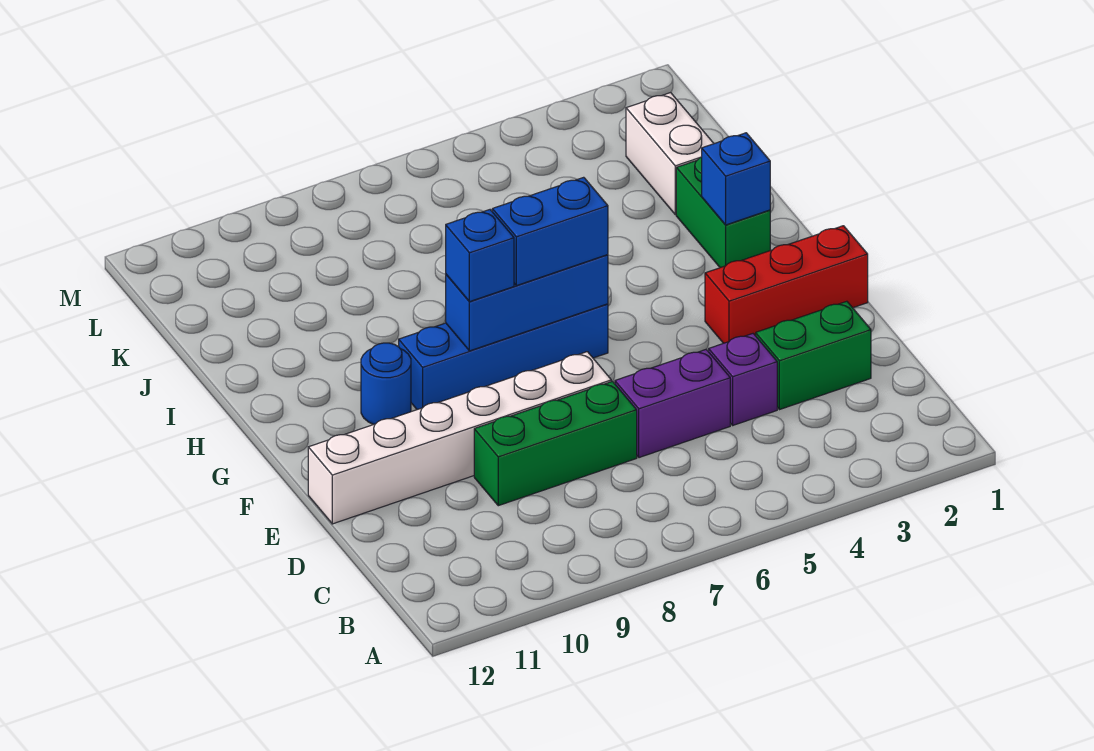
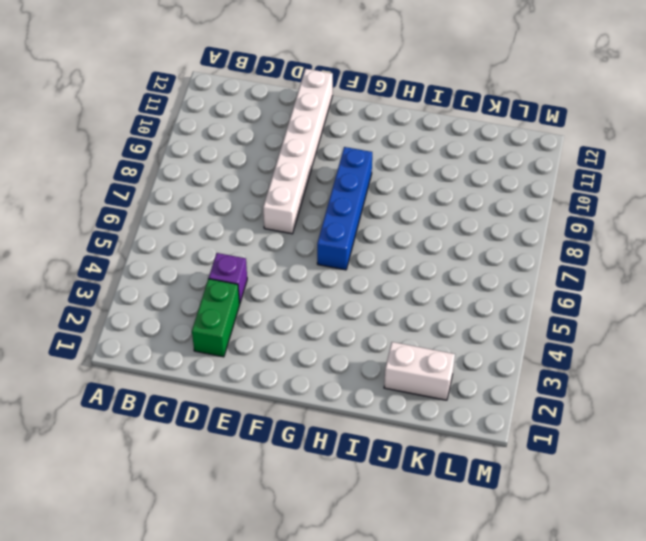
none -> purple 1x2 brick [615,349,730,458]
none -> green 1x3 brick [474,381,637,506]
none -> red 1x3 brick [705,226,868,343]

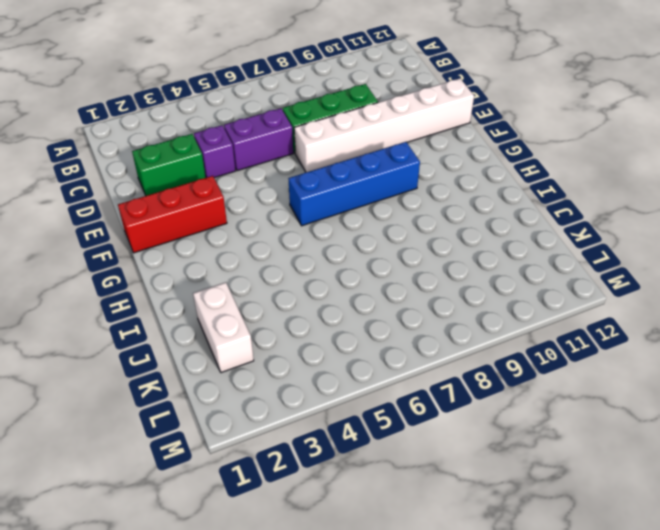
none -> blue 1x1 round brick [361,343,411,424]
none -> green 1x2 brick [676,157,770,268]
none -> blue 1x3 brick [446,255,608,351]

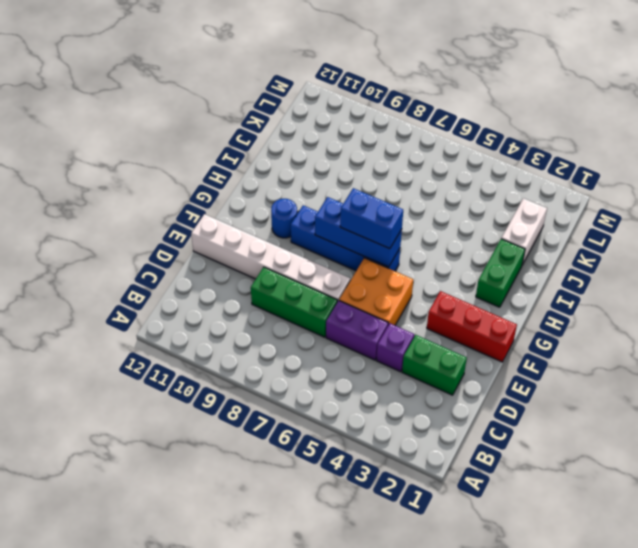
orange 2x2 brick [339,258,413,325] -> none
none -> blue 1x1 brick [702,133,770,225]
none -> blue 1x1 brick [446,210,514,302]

-*-

Activity -
From the first line above to the last, copy the records exactly but omit the pictures.

Task response -
none -> purple 1x2 brick [615,349,730,458]
none -> green 1x3 brick [474,381,637,506]
none -> red 1x3 brick [705,226,868,343]

none -> blue 1x1 round brick [361,343,411,424]
none -> green 1x2 brick [676,157,770,268]
none -> blue 1x3 brick [446,255,608,351]

orange 2x2 brick [339,258,413,325] -> none
none -> blue 1x1 brick [702,133,770,225]
none -> blue 1x1 brick [446,210,514,302]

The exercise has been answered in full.